*** Task material

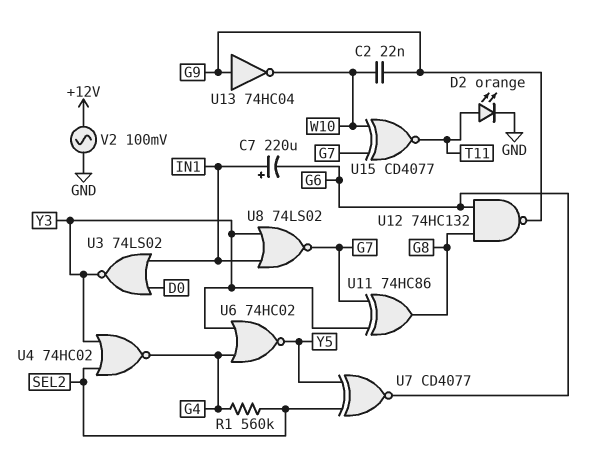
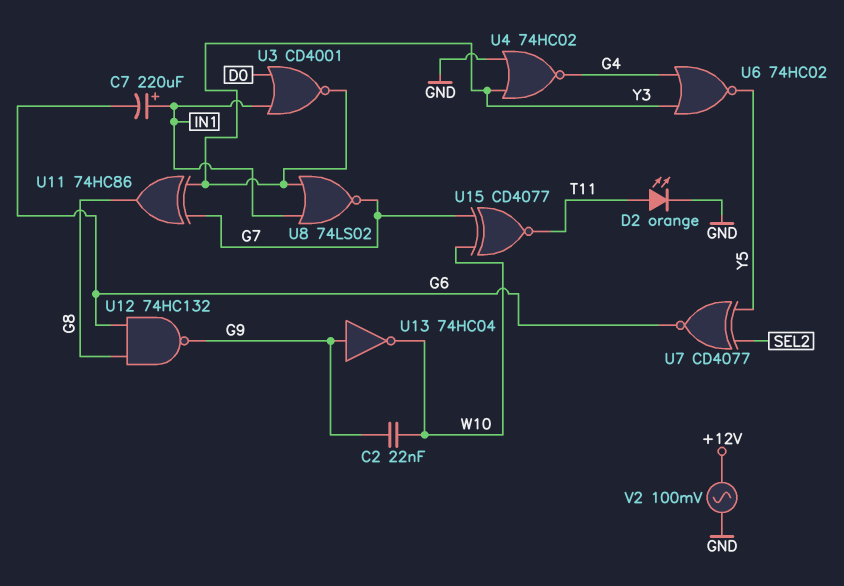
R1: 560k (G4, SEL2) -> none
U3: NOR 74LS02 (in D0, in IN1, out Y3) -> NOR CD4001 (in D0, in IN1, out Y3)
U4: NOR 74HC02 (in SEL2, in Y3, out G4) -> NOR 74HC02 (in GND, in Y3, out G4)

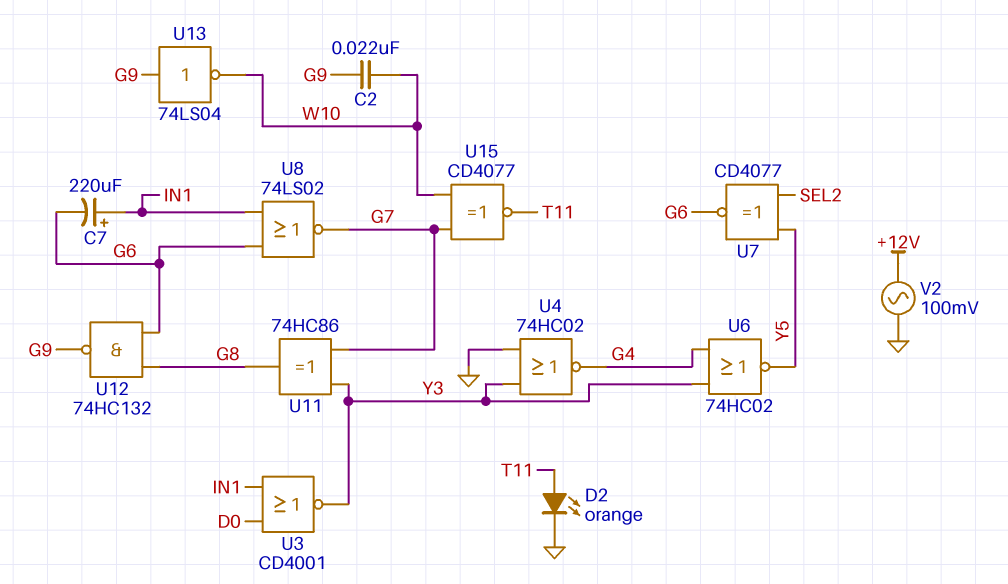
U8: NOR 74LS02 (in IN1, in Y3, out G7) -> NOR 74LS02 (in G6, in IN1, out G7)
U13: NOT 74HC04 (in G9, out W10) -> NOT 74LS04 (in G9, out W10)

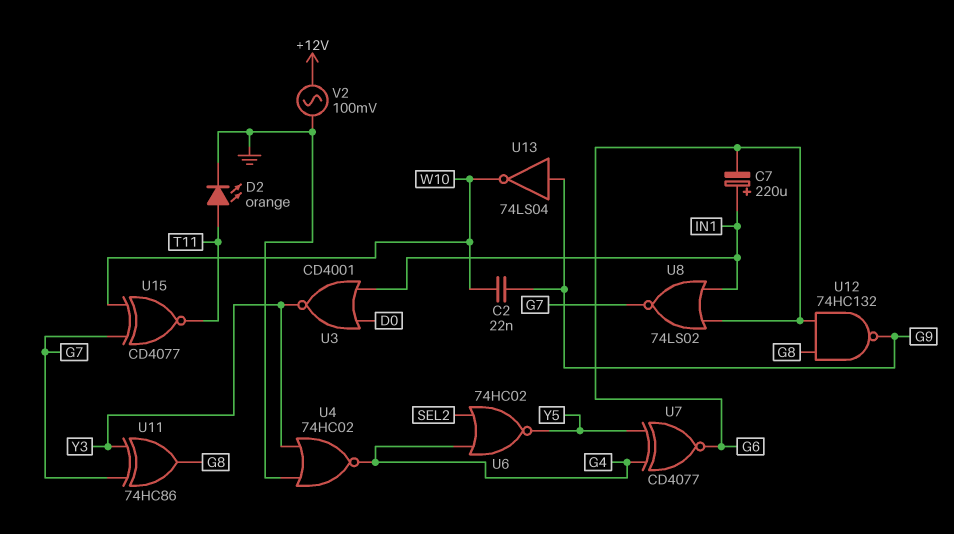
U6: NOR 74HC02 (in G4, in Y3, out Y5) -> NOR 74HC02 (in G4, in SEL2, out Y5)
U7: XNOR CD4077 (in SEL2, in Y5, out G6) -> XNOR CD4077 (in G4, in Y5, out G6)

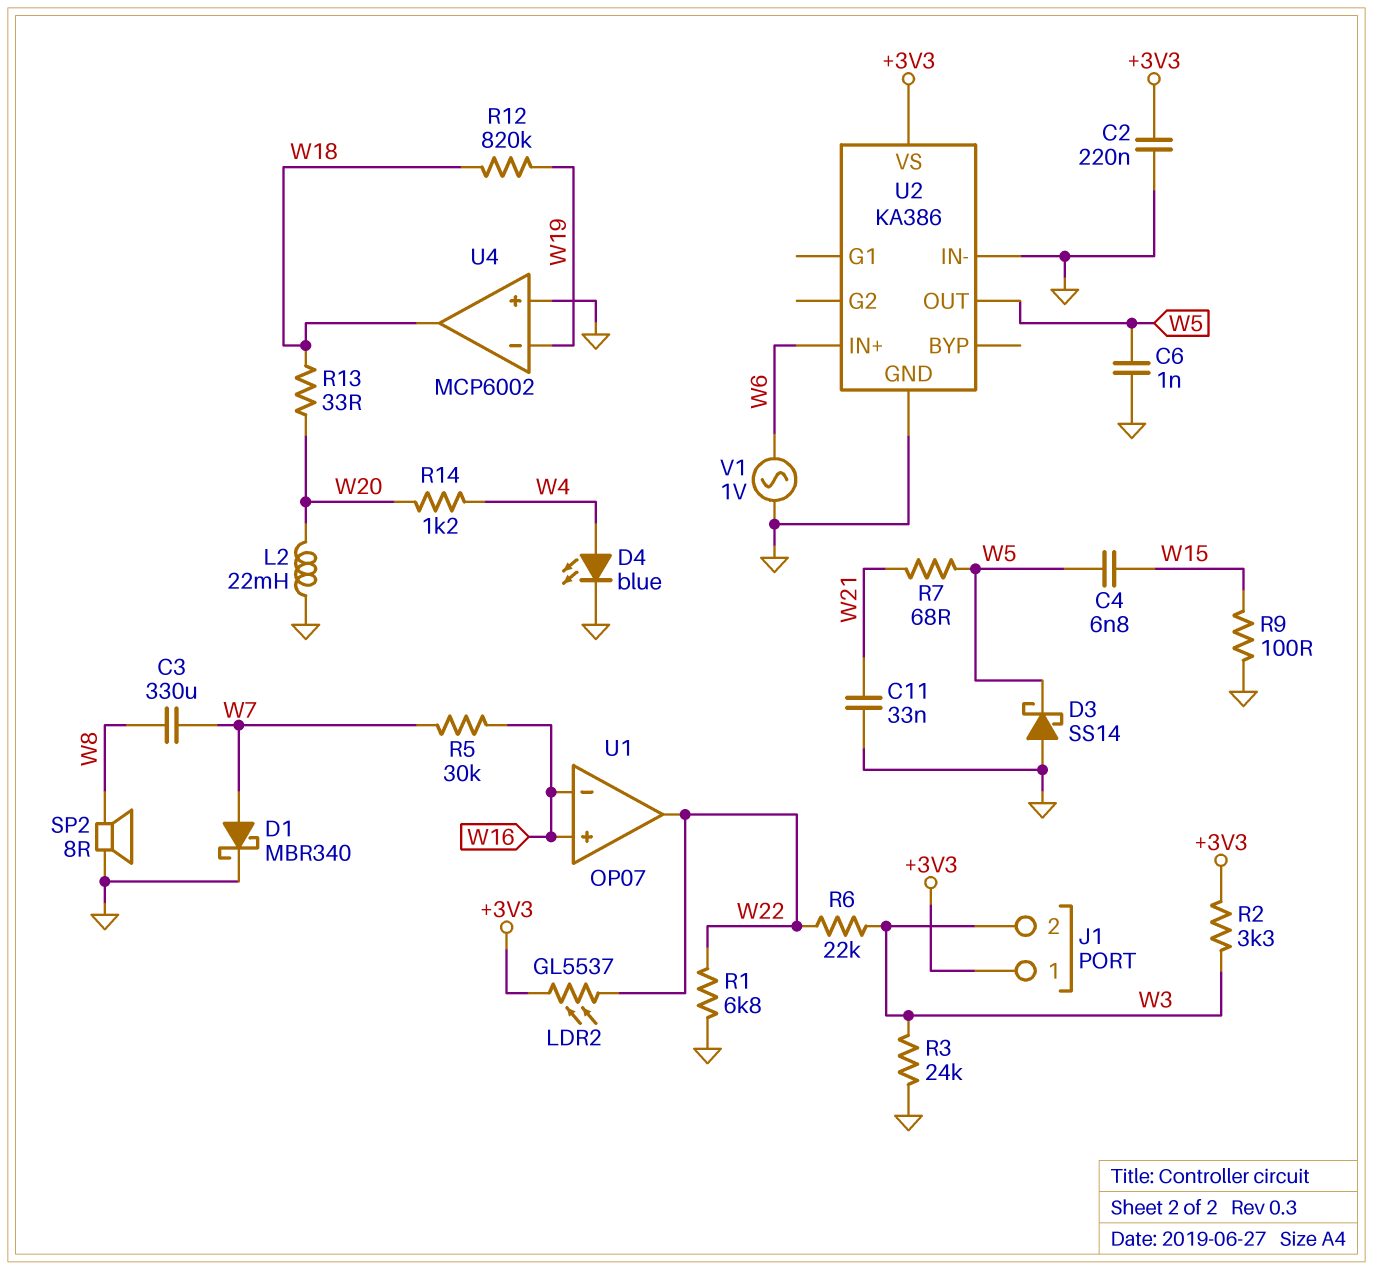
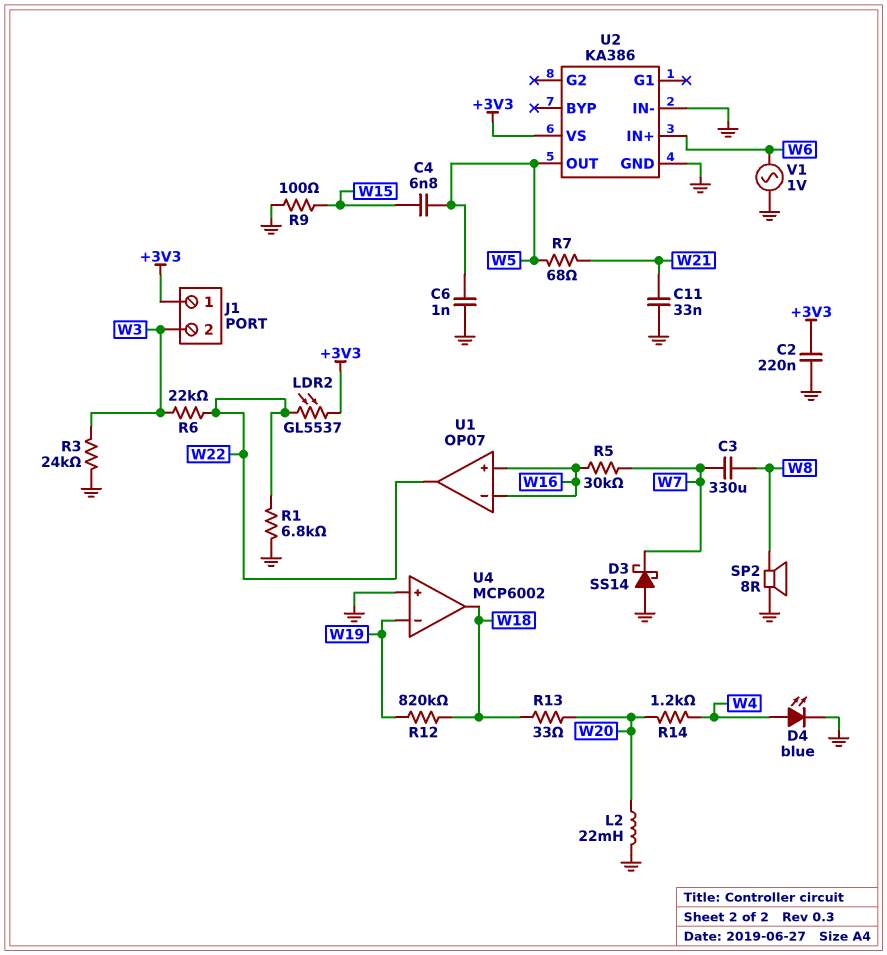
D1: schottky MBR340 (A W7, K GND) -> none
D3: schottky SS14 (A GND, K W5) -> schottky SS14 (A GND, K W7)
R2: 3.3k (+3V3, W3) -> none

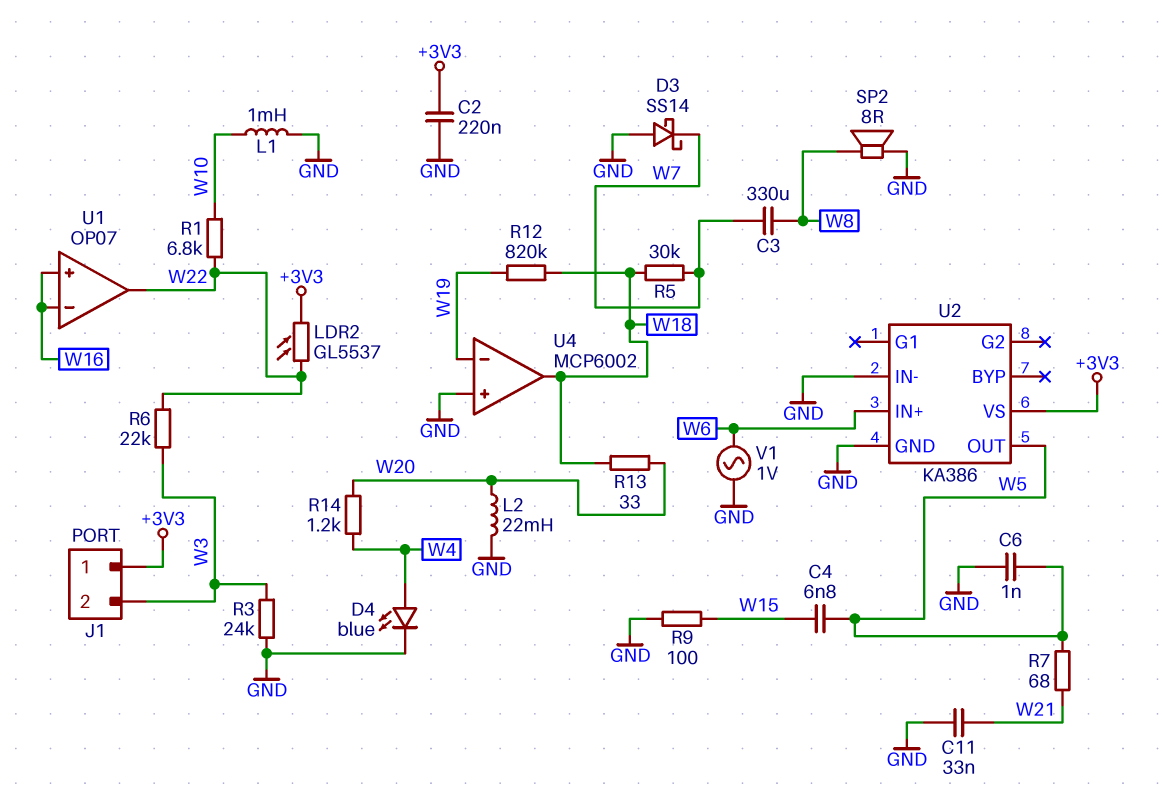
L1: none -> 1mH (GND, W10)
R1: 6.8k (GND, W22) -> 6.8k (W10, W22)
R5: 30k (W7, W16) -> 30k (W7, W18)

******
*** Task material

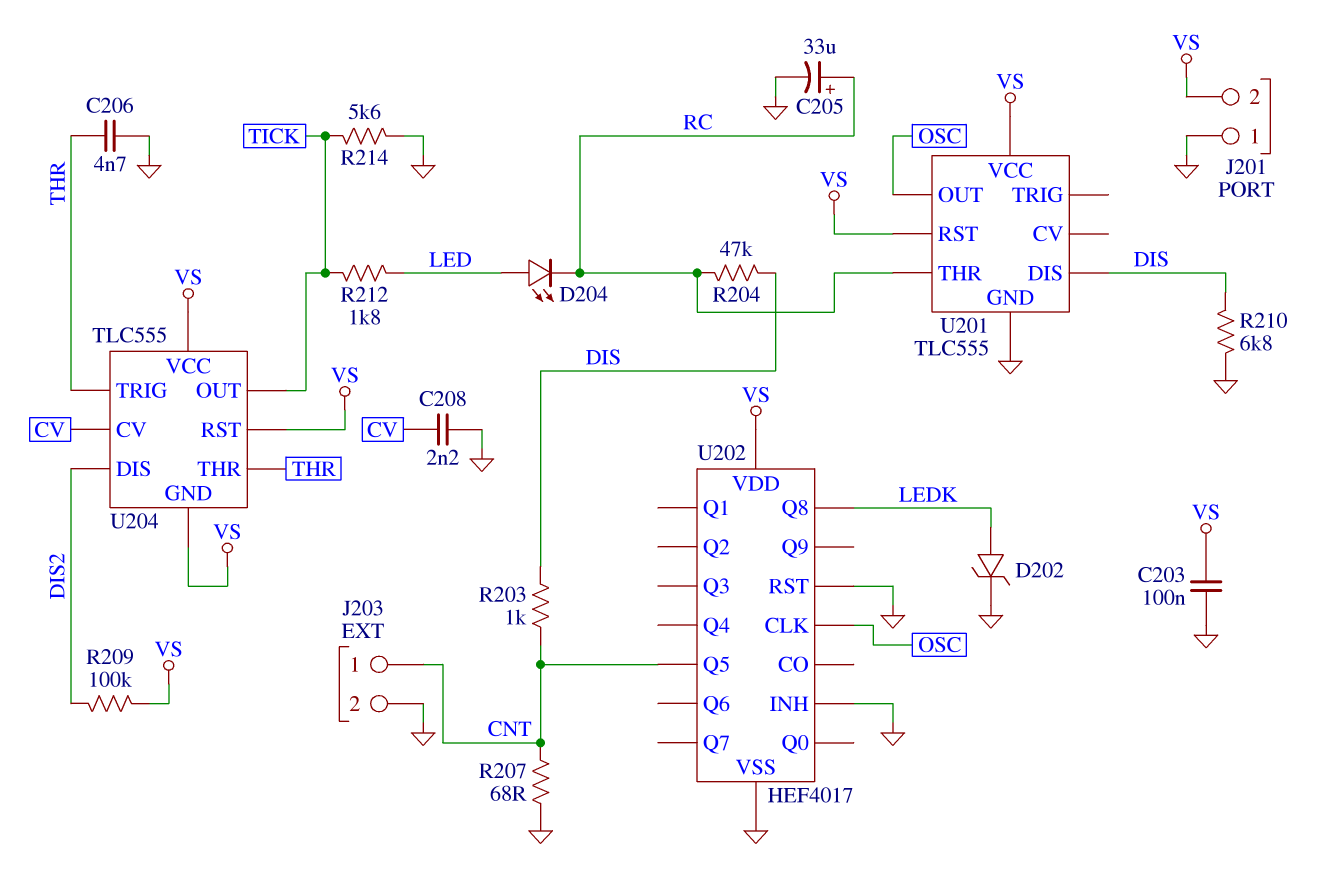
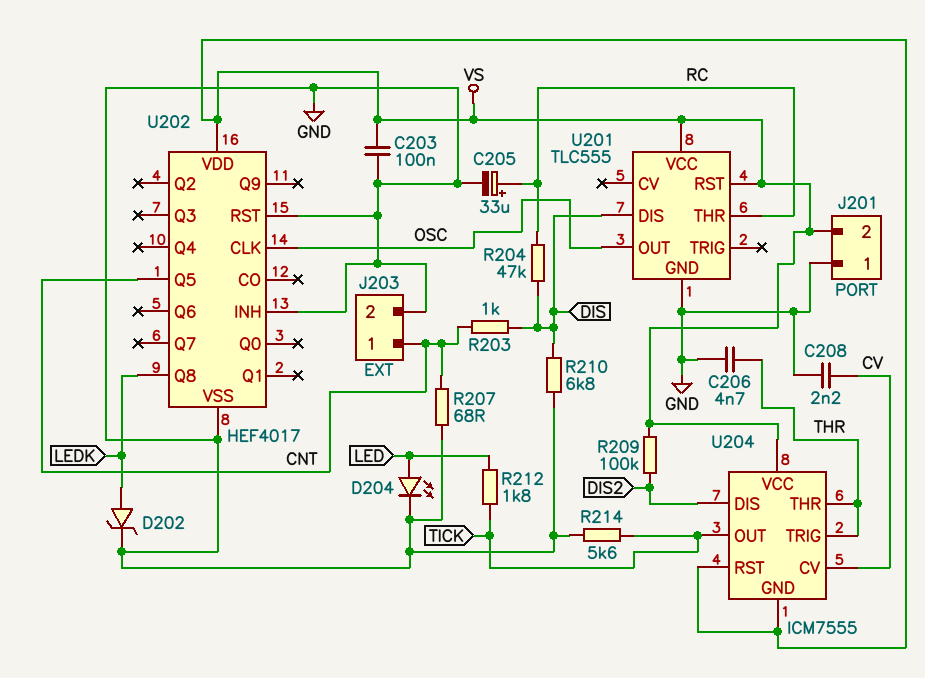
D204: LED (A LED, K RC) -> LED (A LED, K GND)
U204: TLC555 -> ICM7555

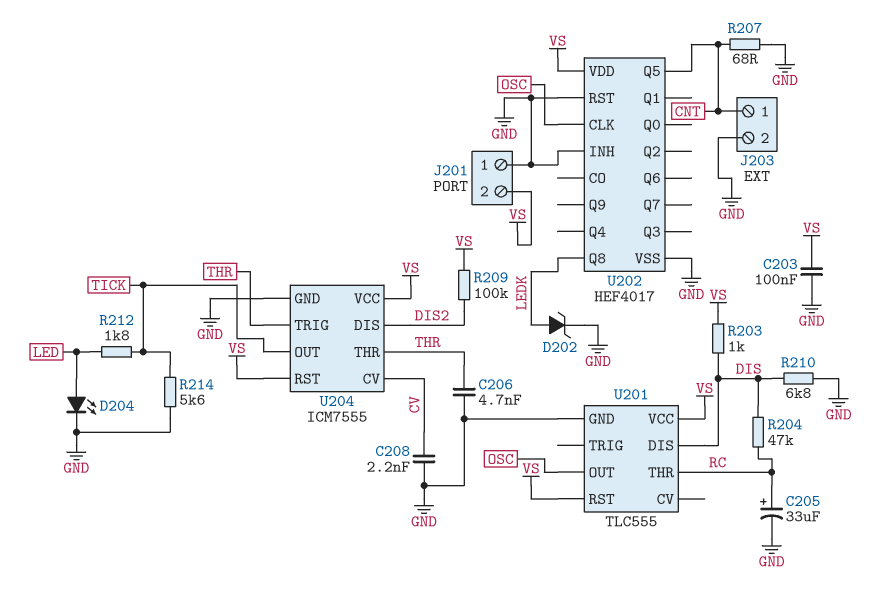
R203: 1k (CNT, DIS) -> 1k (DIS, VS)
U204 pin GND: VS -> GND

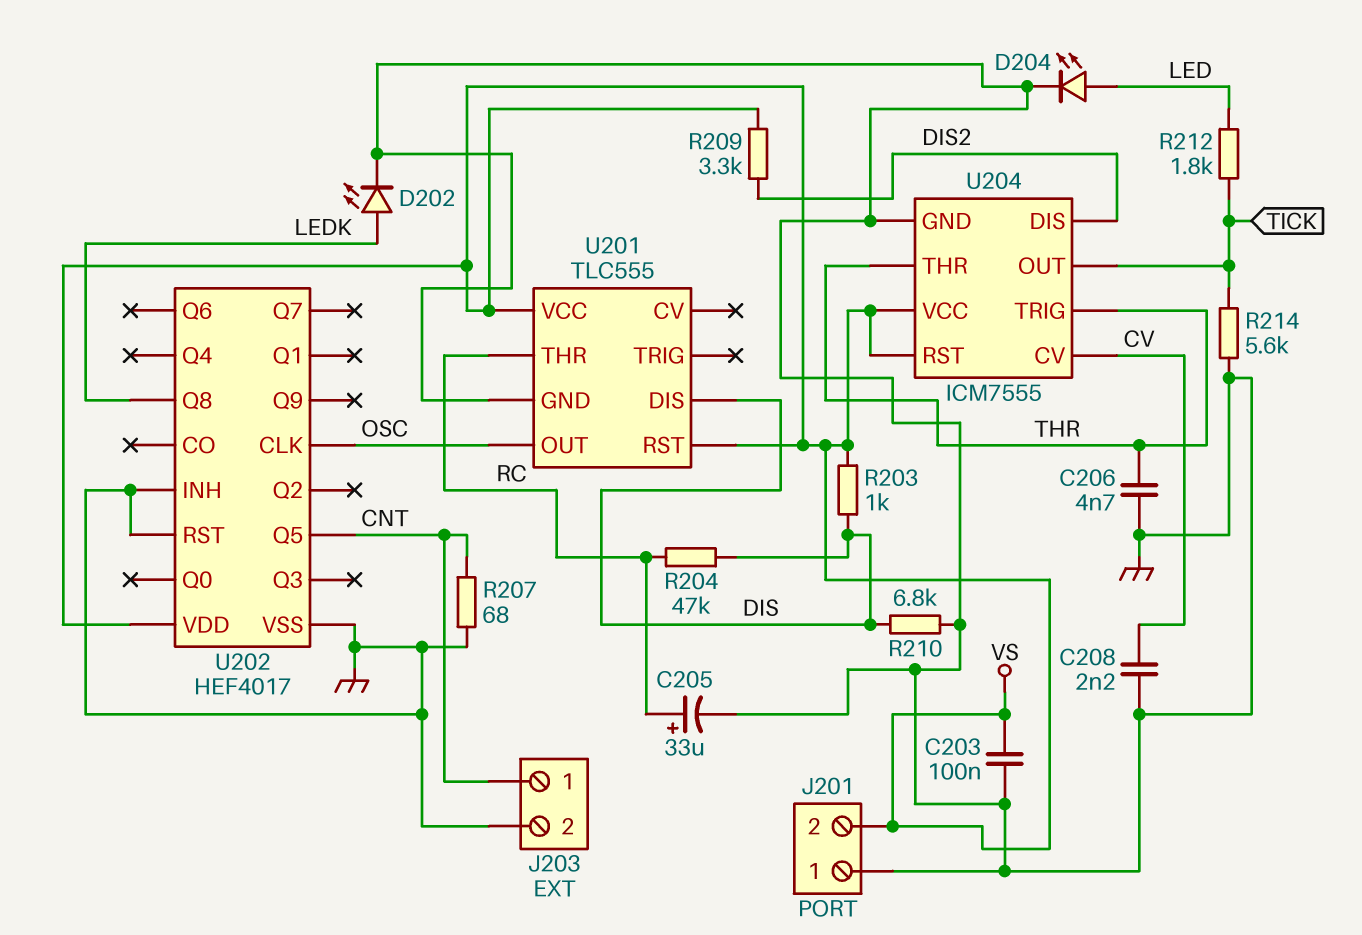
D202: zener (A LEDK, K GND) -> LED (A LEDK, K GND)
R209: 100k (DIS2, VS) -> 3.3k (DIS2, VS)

******

# Work instructions:
Print, word for word, the lines above that run from the line containing "U4: NOR 74HC02" to the line containing "R5: 30k (W7, W16) -> 30k (W7, W18)", both included. Keep the pictures out.

# Response to this task:
U4: NOR 74HC02 (in SEL2, in Y3, out G4) -> NOR 74HC02 (in GND, in Y3, out G4)

U8: NOR 74LS02 (in IN1, in Y3, out G7) -> NOR 74LS02 (in G6, in IN1, out G7)
U13: NOT 74HC04 (in G9, out W10) -> NOT 74LS04 (in G9, out W10)

U6: NOR 74HC02 (in G4, in Y3, out Y5) -> NOR 74HC02 (in G4, in SEL2, out Y5)
U7: XNOR CD4077 (in SEL2, in Y5, out G6) -> XNOR CD4077 (in G4, in Y5, out G6)

D1: schottky MBR340 (A W7, K GND) -> none
D3: schottky SS14 (A GND, K W5) -> schottky SS14 (A GND, K W7)
R2: 3.3k (+3V3, W3) -> none

L1: none -> 1mH (GND, W10)
R1: 6.8k (GND, W22) -> 6.8k (W10, W22)
R5: 30k (W7, W16) -> 30k (W7, W18)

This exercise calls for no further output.